Exercise aim
Could you please repeat the entries below word for word, with the images left out?

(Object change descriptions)
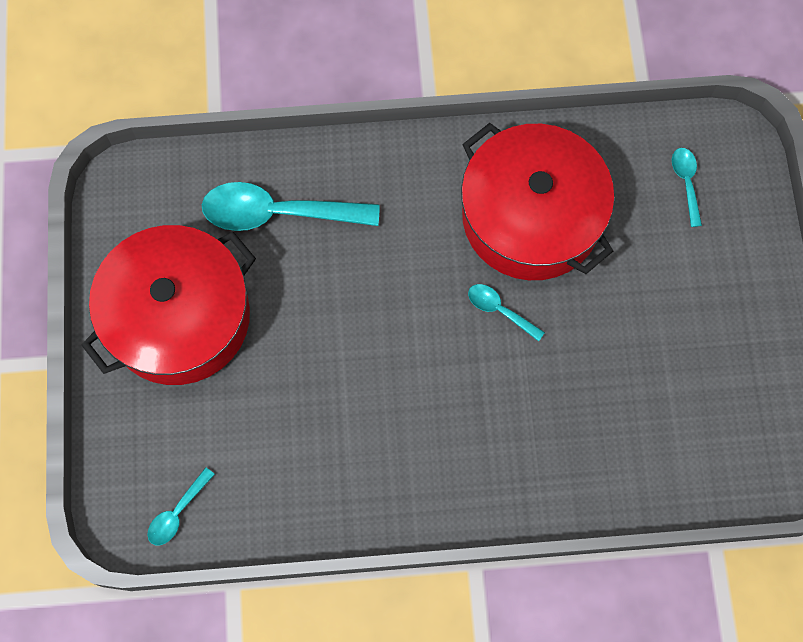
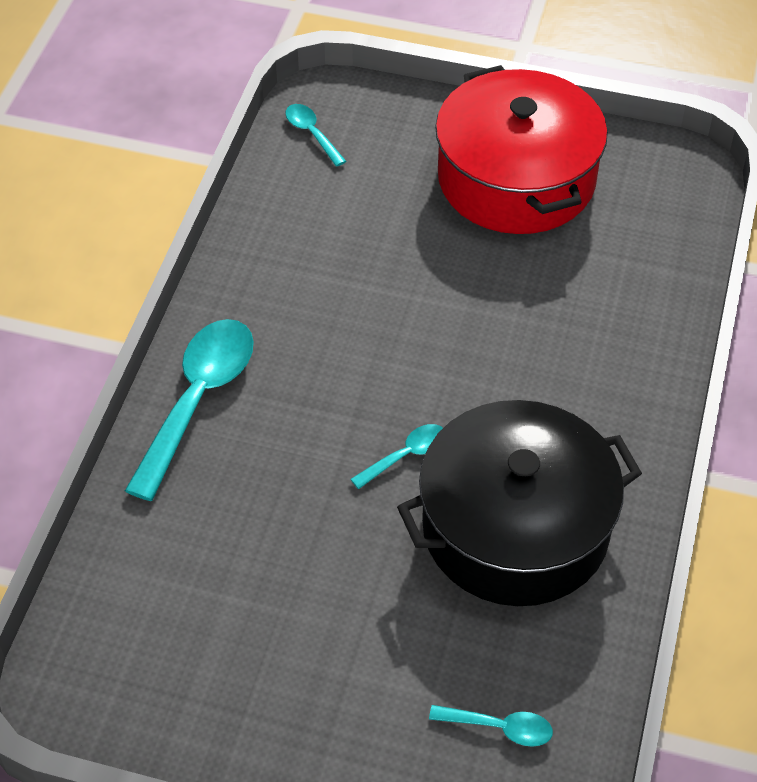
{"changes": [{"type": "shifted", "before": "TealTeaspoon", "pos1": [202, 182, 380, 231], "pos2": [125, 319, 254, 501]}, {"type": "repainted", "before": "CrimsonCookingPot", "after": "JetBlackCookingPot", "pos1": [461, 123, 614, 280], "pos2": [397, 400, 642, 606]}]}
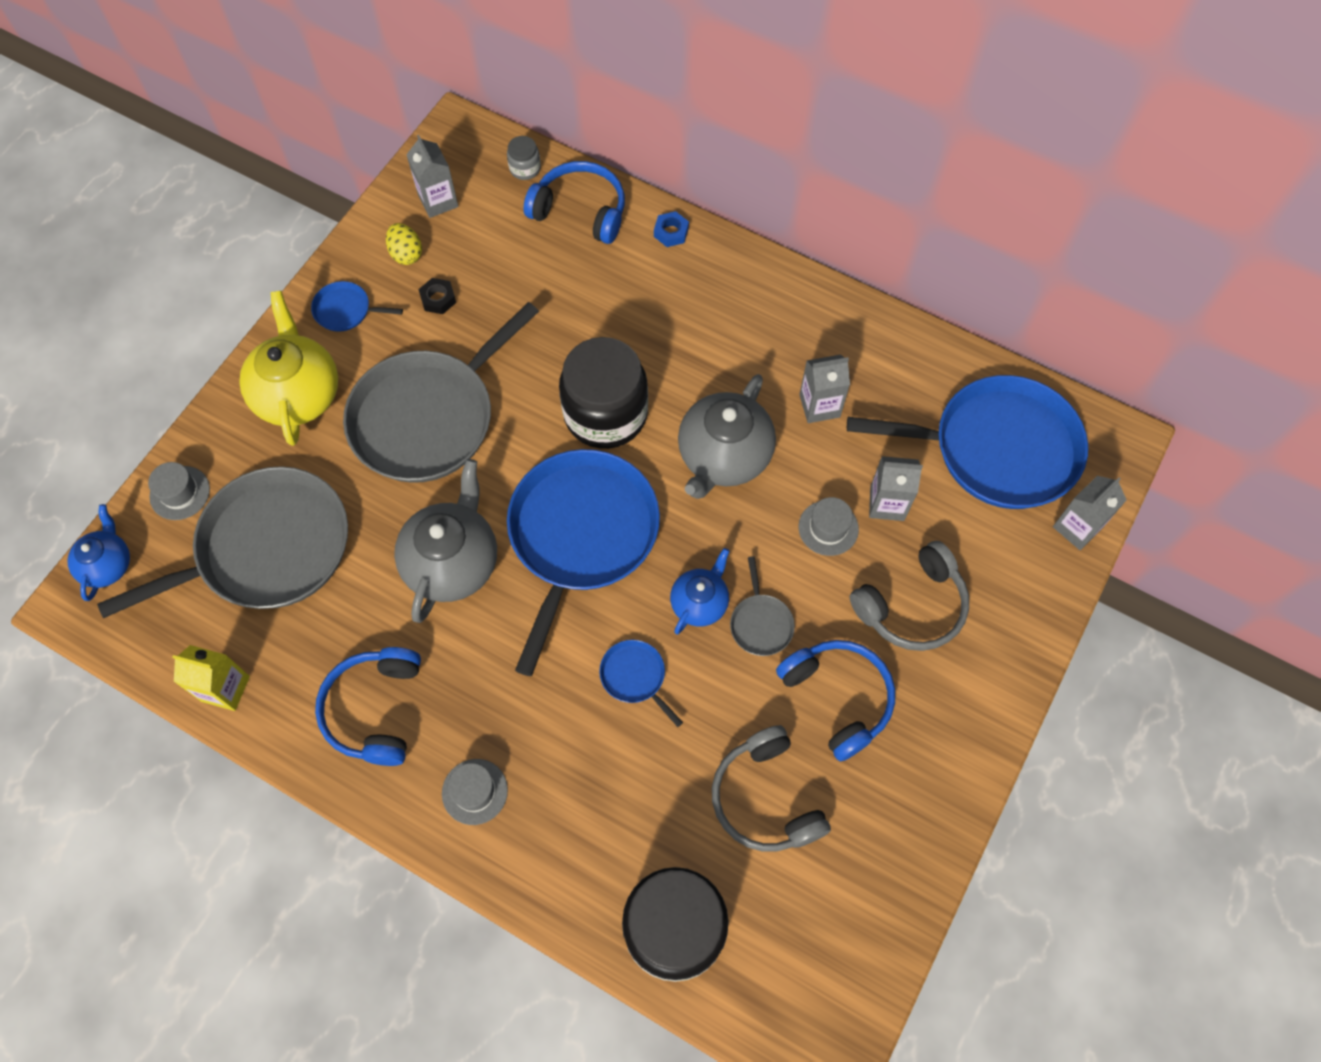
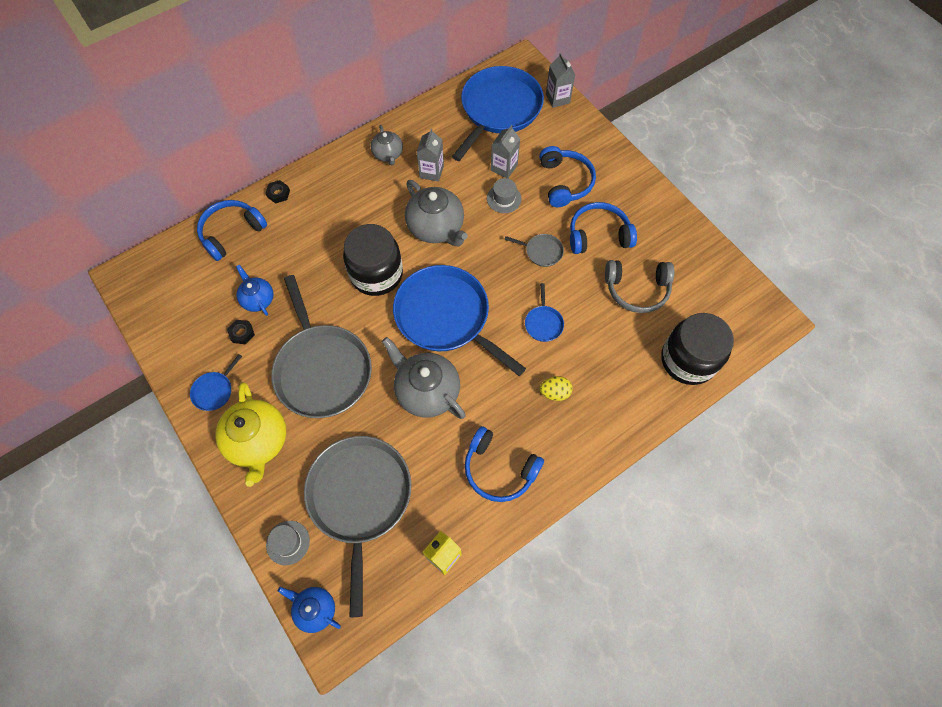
{"changes": [{"type": "rotated", "before": "YellowChinaTeapot", "pos1": [239, 291, 338, 446], "pos2": [215, 382, 286, 487], "turn": -120}, {"type": "shifted", "before": "BlueChinaTeapot", "pos1": [670, 548, 729, 635], "pos2": [236, 264, 273, 316]}, {"type": "repainted", "before": "BlueHexagonNut", "after": "JetBlackHexagonNut", "pos1": [654, 211, 689, 247], "pos2": [265, 180, 290, 204]}, {"type": "new", "after": "AshGreyChinaTeapot", "pos2": [371, 125, 403, 165]}, {"type": "rotated", "before": "BluePan", "pos1": [599, 640, 683, 727], "pos2": [525, 283, 564, 342], "turn": -75}, {"type": "repainted", "before": "AshGreyHeadphones", "after": "BlueHeadphones", "pos1": [850, 541, 969, 651], "pos2": [539, 146, 596, 207]}, {"type": "shifted", "before": "YellowEgg", "pos1": [386, 223, 422, 265], "pos2": [540, 376, 573, 401]}, {"type": "gone", "before": "AshGreyCarton", "pos1": [406, 135, 459, 218]}, {"type": "gone", "before": "AshGreyHat", "pos1": [442, 759, 508, 825]}, {"type": "gone", "before": "AshGreyJar", "pos1": [507, 136, 541, 180]}]}
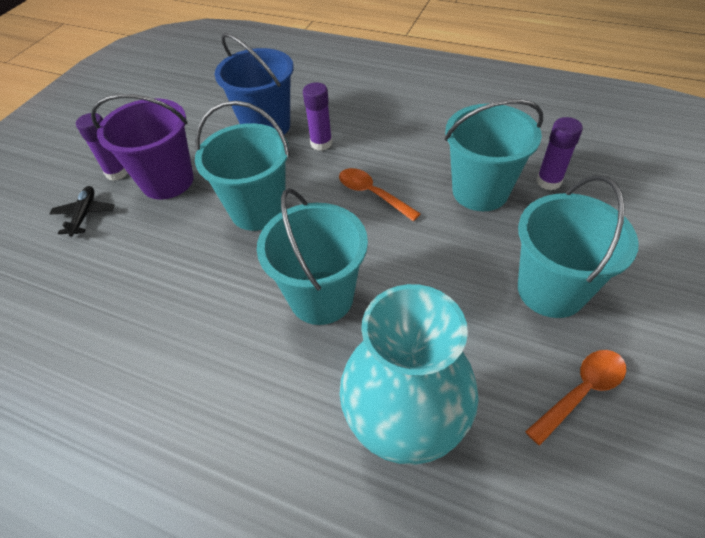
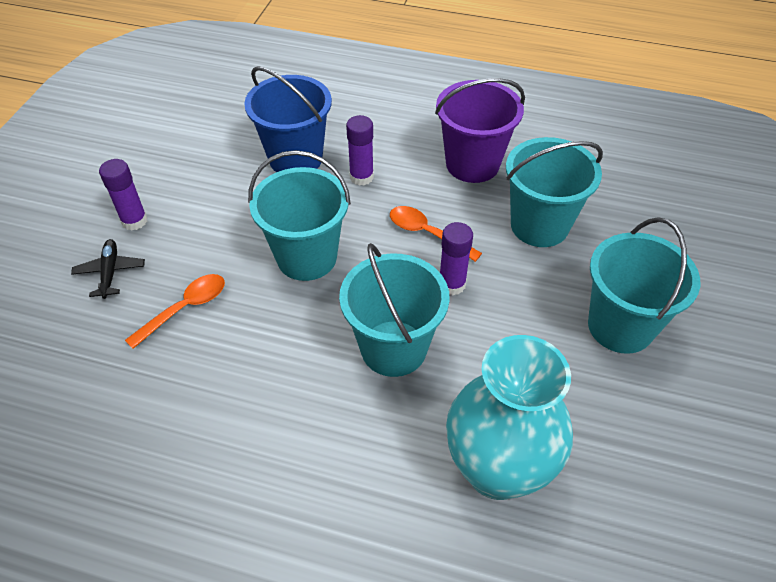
{"changes": [{"type": "shifted", "before": "OrangeTeaspoon", "pos1": [525, 350, 626, 446], "pos2": [125, 274, 225, 349]}, {"type": "shifted", "before": "PurpleSandBucket", "pos1": [91, 94, 194, 199], "pos2": [435, 78, 525, 183]}, {"type": "shifted", "before": "PurpleGlueStick", "pos1": [536, 117, 583, 190], "pos2": [440, 222, 473, 296]}]}
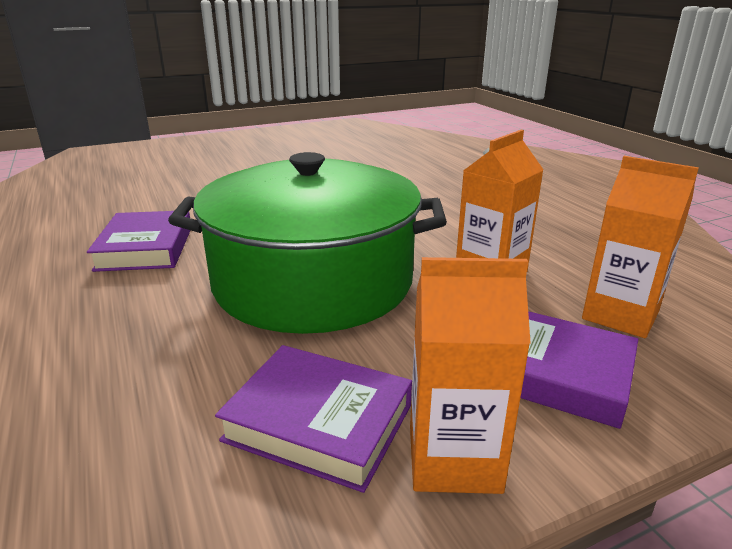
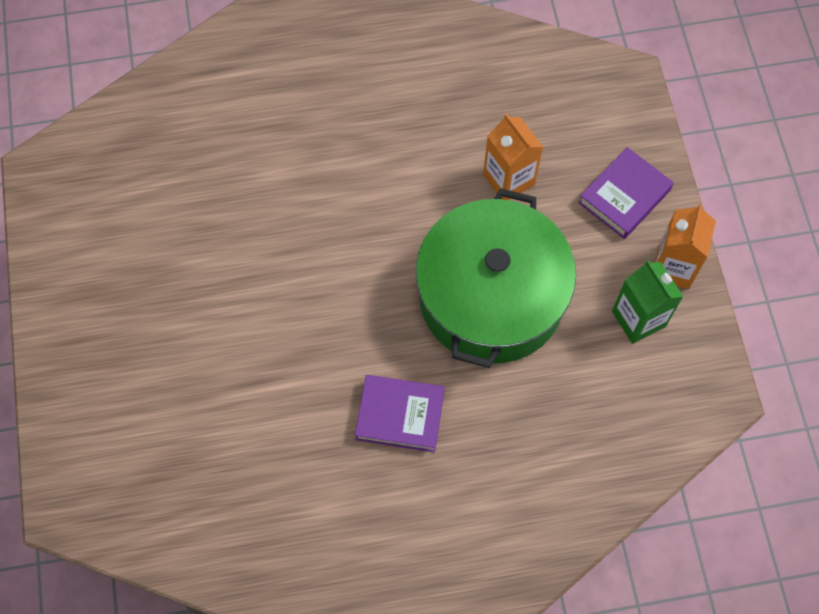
{"changes": [{"type": "swapped", "before": "PurpleBook", "after": "GreenCarton", "pos1": [215, 345, 412, 493], "pos2": [612, 260, 683, 344]}, {"type": "gone", "before": "OrangeCarton", "pos1": [582, 156, 699, 338]}]}
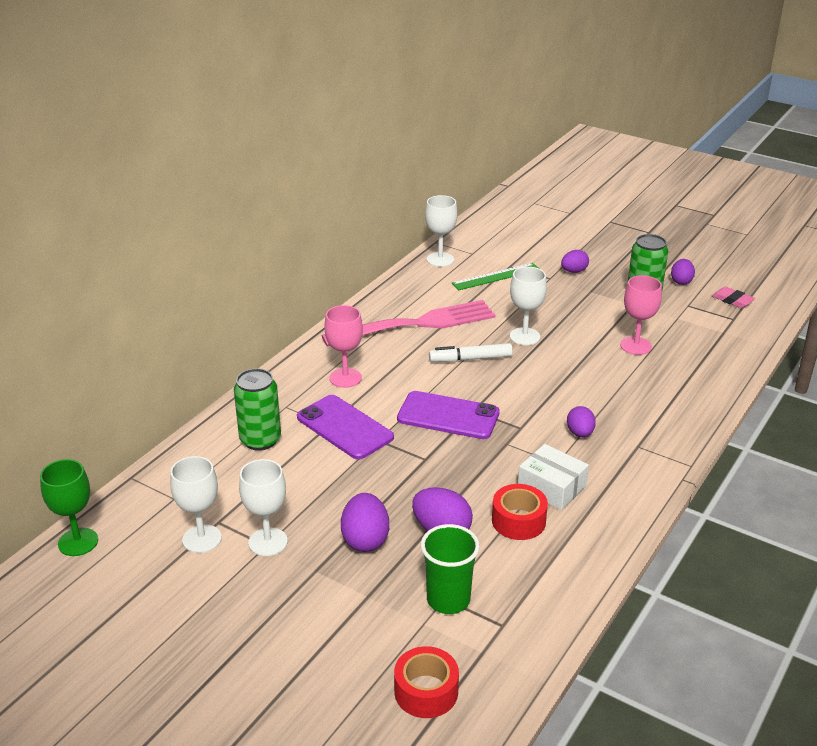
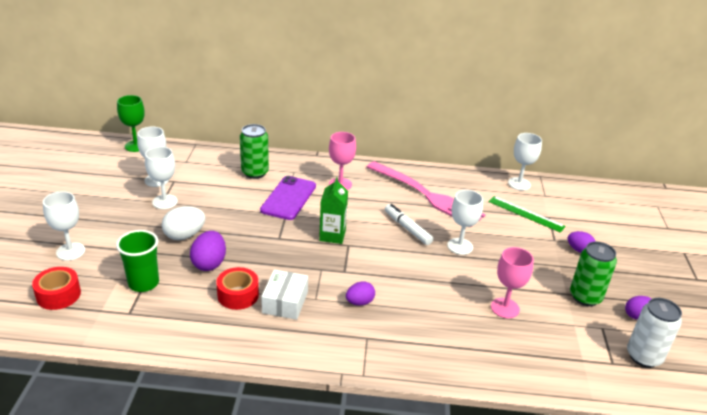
{"changes": [{"type": "new", "after": "SnowWhiteWineGlass", "pos2": [43, 191, 85, 261]}, {"type": "repainted", "before": "PurpleEgg", "after": "SnowWhiteEgg", "pos1": [341, 493, 389, 552], "pos2": [162, 206, 205, 240]}, {"type": "swapped", "before": "PurpleSmartphone", "after": "GreenCarton", "pos1": [397, 391, 500, 439], "pos2": [319, 177, 348, 244]}, {"type": "swapped", "before": "RosyEraser", "after": "SnowWhiteCan", "pos1": [712, 287, 755, 308], "pos2": [627, 298, 682, 368]}]}
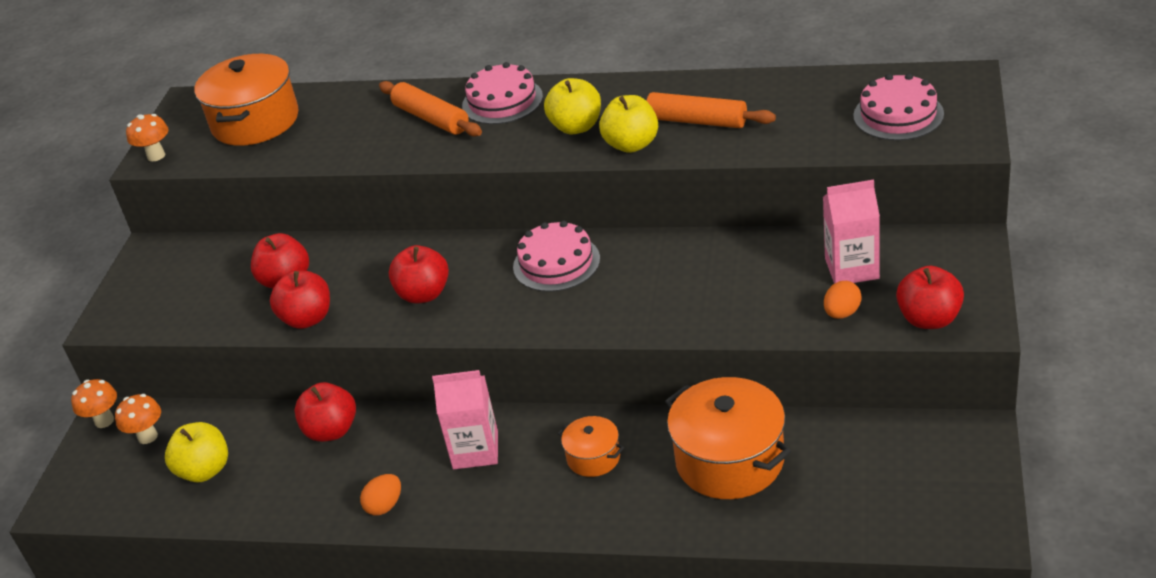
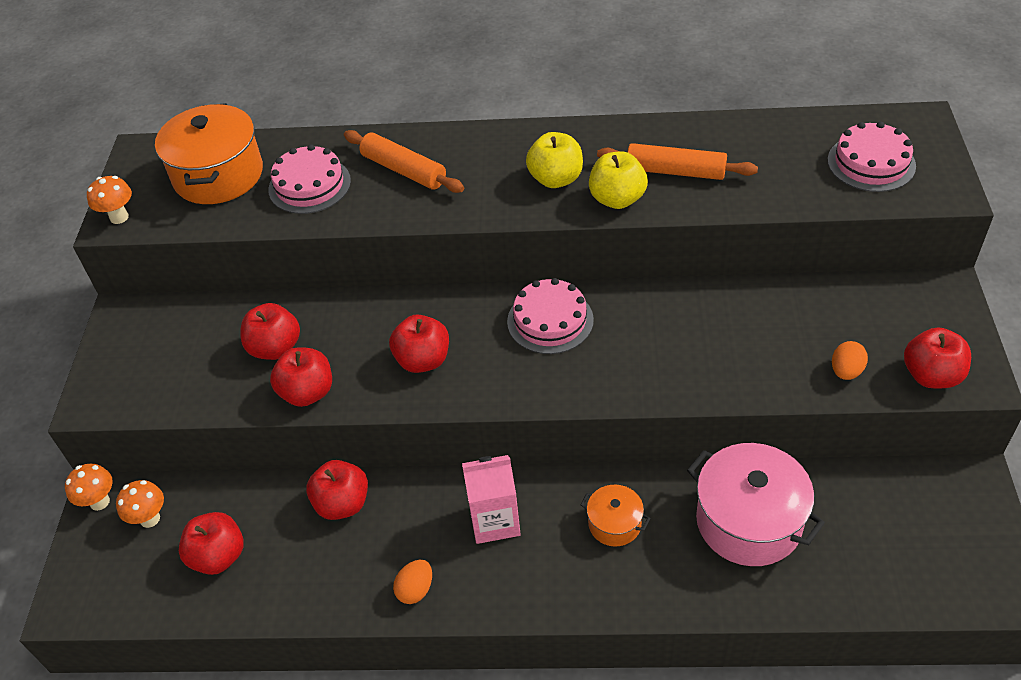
{"changes": [{"type": "repainted", "before": "YellowToyApple", "after": "CrimsonToyApple", "pos1": [165, 422, 228, 482], "pos2": [179, 512, 244, 575]}, {"type": "shifted", "before": "RosyGateau", "pos1": [462, 62, 543, 124], "pos2": [268, 144, 351, 214]}, {"type": "repainted", "before": "OrangeCookingPot", "after": "RosyCookingPot", "pos1": [665, 377, 791, 499], "pos2": [687, 443, 825, 566]}, {"type": "gone", "before": "RosyCarton", "pos1": [823, 180, 880, 284]}]}
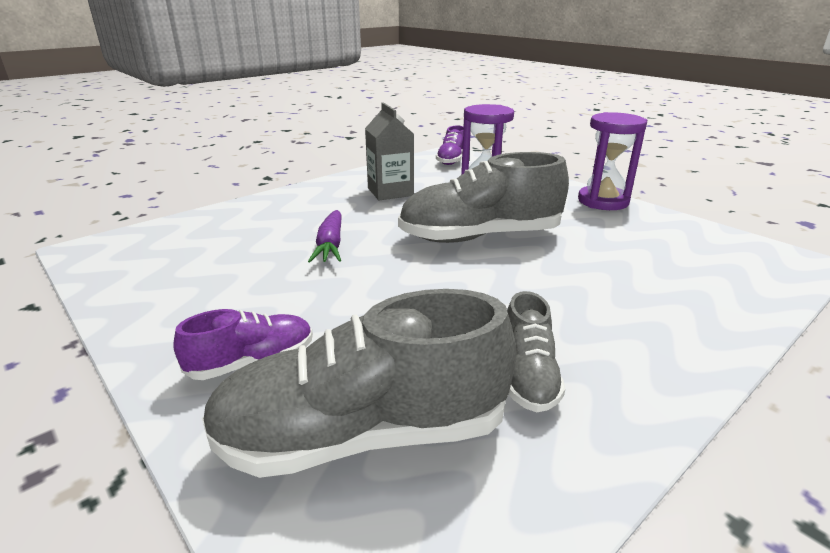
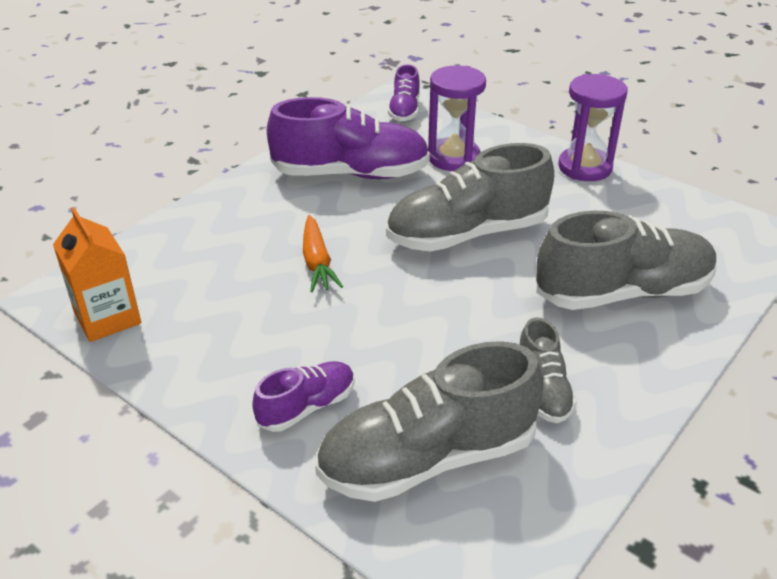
{"changes": [{"type": "new", "after": "OrangeCarton", "pos2": [53, 207, 141, 342]}, {"type": "swapped", "before": "AshGreyCarton", "after": "PurpleShoe", "pos1": [365, 102, 414, 200], "pos2": [267, 97, 430, 179]}, {"type": "repainted", "before": "PurpleCarrot", "after": "OrangeCarrot", "pos1": [308, 210, 342, 262], "pos2": [303, 215, 343, 292]}, {"type": "new", "after": "AshGreyShoe", "pos2": [536, 211, 717, 310]}]}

Expected answer
{"changes": [{"type": "shifted", "before": "TealTeaspoon", "pos1": [202, 182, 380, 231], "pos2": [125, 319, 254, 501]}, {"type": "repainted", "before": "CrimsonCookingPot", "after": "JetBlackCookingPot", "pos1": [461, 123, 614, 280], "pos2": [397, 400, 642, 606]}]}
{"changes": [{"type": "rotated", "before": "YellowChinaTeapot", "pos1": [239, 291, 338, 446], "pos2": [215, 382, 286, 487], "turn": -120}, {"type": "shifted", "before": "BlueChinaTeapot", "pos1": [670, 548, 729, 635], "pos2": [236, 264, 273, 316]}, {"type": "repainted", "before": "BlueHexagonNut", "after": "JetBlackHexagonNut", "pos1": [654, 211, 689, 247], "pos2": [265, 180, 290, 204]}, {"type": "new", "after": "AshGreyChinaTeapot", "pos2": [371, 125, 403, 165]}, {"type": "rotated", "before": "BluePan", "pos1": [599, 640, 683, 727], "pos2": [525, 283, 564, 342], "turn": -75}, {"type": "repainted", "before": "AshGreyHeadphones", "after": "BlueHeadphones", "pos1": [850, 541, 969, 651], "pos2": [539, 146, 596, 207]}, {"type": "shifted", "before": "YellowEgg", "pos1": [386, 223, 422, 265], "pos2": [540, 376, 573, 401]}, {"type": "gone", "before": "AshGreyCarton", "pos1": [406, 135, 459, 218]}, {"type": "gone", "before": "AshGreyHat", "pos1": [442, 759, 508, 825]}, {"type": "gone", "before": "AshGreyJar", "pos1": [507, 136, 541, 180]}]}
{"changes": [{"type": "shifted", "before": "OrangeTeaspoon", "pos1": [525, 350, 626, 446], "pos2": [125, 274, 225, 349]}, {"type": "shifted", "before": "PurpleSandBucket", "pos1": [91, 94, 194, 199], "pos2": [435, 78, 525, 183]}, {"type": "shifted", "before": "PurpleGlueStick", "pos1": [536, 117, 583, 190], "pos2": [440, 222, 473, 296]}]}
{"changes": [{"type": "swapped", "before": "PurpleBook", "after": "GreenCarton", "pos1": [215, 345, 412, 493], "pos2": [612, 260, 683, 344]}, {"type": "gone", "before": "OrangeCarton", "pos1": [582, 156, 699, 338]}]}
{"changes": [{"type": "new", "after": "SnowWhiteWineGlass", "pos2": [43, 191, 85, 261]}, {"type": "repainted", "before": "PurpleEgg", "after": "SnowWhiteEgg", "pos1": [341, 493, 389, 552], "pos2": [162, 206, 205, 240]}, {"type": "swapped", "before": "PurpleSmartphone", "after": "GreenCarton", "pos1": [397, 391, 500, 439], "pos2": [319, 177, 348, 244]}, {"type": "swapped", "before": "RosyEraser", "after": "SnowWhiteCan", "pos1": [712, 287, 755, 308], "pos2": [627, 298, 682, 368]}]}
{"changes": [{"type": "repainted", "before": "YellowToyApple", "after": "CrimsonToyApple", "pos1": [165, 422, 228, 482], "pos2": [179, 512, 244, 575]}, {"type": "shifted", "before": "RosyGateau", "pos1": [462, 62, 543, 124], "pos2": [268, 144, 351, 214]}, {"type": "repainted", "before": "OrangeCookingPot", "after": "RosyCookingPot", "pos1": [665, 377, 791, 499], "pos2": [687, 443, 825, 566]}, {"type": "gone", "before": "RosyCarton", "pos1": [823, 180, 880, 284]}]}
{"changes": [{"type": "new", "after": "OrangeCarton", "pos2": [53, 207, 141, 342]}, {"type": "swapped", "before": "AshGreyCarton", "after": "PurpleShoe", "pos1": [365, 102, 414, 200], "pos2": [267, 97, 430, 179]}, {"type": "repainted", "before": "PurpleCarrot", "after": "OrangeCarrot", "pos1": [308, 210, 342, 262], "pos2": [303, 215, 343, 292]}, {"type": "new", "after": "AshGreyShoe", "pos2": [536, 211, 717, 310]}]}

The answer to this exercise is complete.